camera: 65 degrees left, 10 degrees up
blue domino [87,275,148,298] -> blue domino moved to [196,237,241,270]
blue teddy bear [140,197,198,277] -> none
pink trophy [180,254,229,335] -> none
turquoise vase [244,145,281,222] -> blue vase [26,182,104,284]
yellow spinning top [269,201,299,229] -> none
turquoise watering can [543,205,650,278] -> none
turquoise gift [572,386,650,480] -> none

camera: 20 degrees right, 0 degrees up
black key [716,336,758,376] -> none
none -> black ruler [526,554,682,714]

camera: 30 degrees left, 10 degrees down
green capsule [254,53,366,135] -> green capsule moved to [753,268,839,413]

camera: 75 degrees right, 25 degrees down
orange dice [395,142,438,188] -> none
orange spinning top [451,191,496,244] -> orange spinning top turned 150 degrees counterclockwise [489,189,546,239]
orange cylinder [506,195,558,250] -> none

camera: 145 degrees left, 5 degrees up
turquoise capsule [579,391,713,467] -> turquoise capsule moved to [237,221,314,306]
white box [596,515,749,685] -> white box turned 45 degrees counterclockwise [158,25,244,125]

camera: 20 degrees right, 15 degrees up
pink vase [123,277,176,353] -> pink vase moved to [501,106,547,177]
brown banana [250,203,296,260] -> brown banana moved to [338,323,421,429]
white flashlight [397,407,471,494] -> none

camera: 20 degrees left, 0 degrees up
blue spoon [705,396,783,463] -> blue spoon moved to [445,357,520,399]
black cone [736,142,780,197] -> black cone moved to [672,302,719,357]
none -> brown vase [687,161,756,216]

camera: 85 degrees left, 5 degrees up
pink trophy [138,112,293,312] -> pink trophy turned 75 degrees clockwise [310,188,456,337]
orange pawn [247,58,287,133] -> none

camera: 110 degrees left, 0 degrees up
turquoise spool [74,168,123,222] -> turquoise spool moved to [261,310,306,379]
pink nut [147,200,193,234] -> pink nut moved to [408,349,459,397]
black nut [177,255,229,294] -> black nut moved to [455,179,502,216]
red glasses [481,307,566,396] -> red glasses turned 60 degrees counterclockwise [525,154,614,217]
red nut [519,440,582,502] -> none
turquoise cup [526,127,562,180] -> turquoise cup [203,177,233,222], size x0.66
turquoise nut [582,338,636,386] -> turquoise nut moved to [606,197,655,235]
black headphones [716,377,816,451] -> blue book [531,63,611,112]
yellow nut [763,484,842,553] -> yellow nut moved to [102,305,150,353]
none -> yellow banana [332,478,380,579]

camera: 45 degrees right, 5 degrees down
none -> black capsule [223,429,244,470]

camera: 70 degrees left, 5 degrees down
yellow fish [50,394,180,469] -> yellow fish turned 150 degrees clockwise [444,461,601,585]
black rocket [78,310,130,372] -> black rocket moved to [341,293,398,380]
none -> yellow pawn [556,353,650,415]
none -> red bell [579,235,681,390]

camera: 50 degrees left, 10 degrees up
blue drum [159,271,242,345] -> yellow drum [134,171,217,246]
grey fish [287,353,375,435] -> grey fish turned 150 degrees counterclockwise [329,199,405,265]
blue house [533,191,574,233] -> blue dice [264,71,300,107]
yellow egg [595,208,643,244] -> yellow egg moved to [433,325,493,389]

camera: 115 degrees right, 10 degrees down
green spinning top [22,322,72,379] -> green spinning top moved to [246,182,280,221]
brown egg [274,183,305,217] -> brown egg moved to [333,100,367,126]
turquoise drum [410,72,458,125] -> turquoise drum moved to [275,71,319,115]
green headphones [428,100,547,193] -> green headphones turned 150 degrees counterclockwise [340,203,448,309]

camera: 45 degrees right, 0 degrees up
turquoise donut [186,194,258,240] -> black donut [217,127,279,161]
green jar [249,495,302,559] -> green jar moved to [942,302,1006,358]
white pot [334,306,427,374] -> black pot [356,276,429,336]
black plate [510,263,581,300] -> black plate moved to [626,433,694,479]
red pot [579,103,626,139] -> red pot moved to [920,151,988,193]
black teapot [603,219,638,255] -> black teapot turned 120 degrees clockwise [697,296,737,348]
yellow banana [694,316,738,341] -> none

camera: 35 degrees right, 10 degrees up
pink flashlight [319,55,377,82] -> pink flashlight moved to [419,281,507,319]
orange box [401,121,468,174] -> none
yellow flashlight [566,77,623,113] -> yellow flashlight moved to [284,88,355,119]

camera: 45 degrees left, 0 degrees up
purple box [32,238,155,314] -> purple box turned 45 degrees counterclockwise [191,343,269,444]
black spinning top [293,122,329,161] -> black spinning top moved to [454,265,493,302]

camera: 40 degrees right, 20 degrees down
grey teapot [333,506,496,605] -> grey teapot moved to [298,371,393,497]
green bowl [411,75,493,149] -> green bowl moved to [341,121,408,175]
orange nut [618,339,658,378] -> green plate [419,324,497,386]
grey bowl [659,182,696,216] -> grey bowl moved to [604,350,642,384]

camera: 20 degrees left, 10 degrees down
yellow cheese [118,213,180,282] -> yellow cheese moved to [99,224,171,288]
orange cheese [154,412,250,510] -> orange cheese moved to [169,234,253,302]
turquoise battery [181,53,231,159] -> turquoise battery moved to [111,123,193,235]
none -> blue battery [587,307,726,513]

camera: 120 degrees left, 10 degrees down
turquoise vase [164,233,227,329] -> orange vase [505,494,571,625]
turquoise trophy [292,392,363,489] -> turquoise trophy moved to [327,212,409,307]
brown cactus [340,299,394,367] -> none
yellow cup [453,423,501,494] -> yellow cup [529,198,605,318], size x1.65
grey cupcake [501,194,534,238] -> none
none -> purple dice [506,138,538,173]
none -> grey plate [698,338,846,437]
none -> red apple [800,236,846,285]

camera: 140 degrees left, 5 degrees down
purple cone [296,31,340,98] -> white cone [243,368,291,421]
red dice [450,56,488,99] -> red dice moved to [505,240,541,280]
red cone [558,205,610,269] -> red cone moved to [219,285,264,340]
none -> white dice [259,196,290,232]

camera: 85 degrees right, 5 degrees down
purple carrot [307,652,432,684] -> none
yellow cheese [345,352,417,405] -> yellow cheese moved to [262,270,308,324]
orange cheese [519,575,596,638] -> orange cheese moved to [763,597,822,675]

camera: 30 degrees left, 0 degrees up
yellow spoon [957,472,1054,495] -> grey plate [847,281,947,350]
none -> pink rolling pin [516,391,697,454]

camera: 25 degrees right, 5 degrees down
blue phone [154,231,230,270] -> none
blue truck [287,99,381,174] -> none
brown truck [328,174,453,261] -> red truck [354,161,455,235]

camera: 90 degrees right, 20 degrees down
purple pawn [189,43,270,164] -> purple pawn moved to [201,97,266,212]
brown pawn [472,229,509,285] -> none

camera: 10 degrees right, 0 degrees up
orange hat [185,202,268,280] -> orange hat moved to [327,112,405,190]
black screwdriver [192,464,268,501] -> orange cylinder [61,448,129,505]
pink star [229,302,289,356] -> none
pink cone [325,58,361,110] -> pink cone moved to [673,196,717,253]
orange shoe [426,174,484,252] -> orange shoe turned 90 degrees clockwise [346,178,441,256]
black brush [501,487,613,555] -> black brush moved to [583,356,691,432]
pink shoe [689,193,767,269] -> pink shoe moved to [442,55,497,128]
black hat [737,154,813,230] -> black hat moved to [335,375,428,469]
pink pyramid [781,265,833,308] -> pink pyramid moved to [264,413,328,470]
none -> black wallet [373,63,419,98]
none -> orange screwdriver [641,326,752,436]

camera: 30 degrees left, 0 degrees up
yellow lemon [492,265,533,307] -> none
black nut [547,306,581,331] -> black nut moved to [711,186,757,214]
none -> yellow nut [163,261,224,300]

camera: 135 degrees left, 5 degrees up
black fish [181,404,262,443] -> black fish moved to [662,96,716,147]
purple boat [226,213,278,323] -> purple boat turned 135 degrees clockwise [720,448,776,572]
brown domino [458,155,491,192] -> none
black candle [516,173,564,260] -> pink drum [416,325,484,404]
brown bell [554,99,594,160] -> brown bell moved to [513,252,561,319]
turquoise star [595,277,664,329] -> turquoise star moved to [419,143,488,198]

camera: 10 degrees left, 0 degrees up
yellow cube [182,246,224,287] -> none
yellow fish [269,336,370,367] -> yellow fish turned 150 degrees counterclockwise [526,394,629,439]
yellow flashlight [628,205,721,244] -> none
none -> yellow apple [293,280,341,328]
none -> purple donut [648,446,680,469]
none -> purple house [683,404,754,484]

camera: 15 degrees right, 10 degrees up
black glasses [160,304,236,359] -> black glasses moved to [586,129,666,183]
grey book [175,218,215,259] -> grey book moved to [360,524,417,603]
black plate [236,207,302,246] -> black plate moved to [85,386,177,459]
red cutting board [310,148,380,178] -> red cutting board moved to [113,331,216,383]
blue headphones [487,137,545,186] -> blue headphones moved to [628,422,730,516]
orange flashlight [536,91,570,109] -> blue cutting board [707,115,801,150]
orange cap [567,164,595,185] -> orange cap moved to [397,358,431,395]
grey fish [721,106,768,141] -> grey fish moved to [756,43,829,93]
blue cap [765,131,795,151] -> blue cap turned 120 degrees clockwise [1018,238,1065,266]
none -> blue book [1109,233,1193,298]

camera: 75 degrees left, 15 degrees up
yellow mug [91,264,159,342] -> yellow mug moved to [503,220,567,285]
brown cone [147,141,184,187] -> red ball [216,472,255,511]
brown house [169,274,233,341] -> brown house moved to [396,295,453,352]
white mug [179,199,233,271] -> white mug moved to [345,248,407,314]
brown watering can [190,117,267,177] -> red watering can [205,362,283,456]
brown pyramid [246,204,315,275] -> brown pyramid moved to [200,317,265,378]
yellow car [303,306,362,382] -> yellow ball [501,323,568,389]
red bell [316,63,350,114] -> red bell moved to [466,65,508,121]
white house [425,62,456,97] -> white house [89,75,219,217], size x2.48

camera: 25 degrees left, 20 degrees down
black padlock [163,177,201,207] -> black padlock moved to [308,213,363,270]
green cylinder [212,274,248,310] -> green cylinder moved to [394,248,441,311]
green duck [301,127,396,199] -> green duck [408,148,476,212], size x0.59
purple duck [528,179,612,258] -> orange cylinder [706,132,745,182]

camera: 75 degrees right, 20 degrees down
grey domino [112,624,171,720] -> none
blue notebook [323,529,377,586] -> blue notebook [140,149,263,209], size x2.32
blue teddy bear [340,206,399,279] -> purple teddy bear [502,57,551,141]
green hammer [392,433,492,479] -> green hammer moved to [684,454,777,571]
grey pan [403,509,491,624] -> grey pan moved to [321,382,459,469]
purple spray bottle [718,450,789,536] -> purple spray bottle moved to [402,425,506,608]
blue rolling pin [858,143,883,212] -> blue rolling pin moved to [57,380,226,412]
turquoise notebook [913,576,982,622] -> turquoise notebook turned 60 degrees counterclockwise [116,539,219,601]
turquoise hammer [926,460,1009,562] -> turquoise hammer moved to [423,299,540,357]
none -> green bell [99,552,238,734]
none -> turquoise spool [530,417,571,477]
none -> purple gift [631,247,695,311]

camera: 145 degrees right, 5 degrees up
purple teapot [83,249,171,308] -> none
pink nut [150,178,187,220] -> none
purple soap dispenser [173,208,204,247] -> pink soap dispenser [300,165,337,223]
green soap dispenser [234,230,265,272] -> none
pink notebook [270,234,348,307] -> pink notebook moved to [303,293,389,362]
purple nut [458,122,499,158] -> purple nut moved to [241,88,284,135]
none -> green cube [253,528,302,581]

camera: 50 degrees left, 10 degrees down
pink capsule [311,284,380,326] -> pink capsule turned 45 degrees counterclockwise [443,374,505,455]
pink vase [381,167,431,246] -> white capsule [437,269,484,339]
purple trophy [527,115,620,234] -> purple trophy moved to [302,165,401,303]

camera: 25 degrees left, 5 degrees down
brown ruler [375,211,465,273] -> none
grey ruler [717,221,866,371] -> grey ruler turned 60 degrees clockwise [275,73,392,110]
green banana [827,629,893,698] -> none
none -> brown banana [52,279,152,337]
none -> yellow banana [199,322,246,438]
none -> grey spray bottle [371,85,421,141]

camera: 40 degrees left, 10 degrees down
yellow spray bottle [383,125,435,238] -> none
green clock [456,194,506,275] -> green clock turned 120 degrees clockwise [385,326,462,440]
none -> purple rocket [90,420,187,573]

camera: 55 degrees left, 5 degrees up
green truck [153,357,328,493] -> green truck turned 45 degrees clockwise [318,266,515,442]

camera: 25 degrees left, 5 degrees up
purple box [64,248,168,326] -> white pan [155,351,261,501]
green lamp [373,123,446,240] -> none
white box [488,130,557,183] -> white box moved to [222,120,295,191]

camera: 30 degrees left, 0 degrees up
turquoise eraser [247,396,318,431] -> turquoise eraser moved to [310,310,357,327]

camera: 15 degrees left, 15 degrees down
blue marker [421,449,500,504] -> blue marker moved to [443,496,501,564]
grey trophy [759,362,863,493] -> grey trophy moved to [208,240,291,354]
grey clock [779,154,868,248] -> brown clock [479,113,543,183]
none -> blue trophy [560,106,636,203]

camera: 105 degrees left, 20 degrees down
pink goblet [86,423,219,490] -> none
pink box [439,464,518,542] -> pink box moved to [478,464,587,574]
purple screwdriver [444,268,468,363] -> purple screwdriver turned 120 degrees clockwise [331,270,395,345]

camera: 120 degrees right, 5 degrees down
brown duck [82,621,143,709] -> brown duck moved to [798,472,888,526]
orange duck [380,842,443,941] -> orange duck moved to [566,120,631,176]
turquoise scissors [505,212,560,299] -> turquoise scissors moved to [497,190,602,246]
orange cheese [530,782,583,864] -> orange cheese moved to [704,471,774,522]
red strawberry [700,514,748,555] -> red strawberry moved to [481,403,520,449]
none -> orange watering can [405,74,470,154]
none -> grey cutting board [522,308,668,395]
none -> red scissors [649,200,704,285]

+++

Going through the entries above, count the lines that include "bear" and state only the result.

▶ _EXERCISE OUTPUT_
2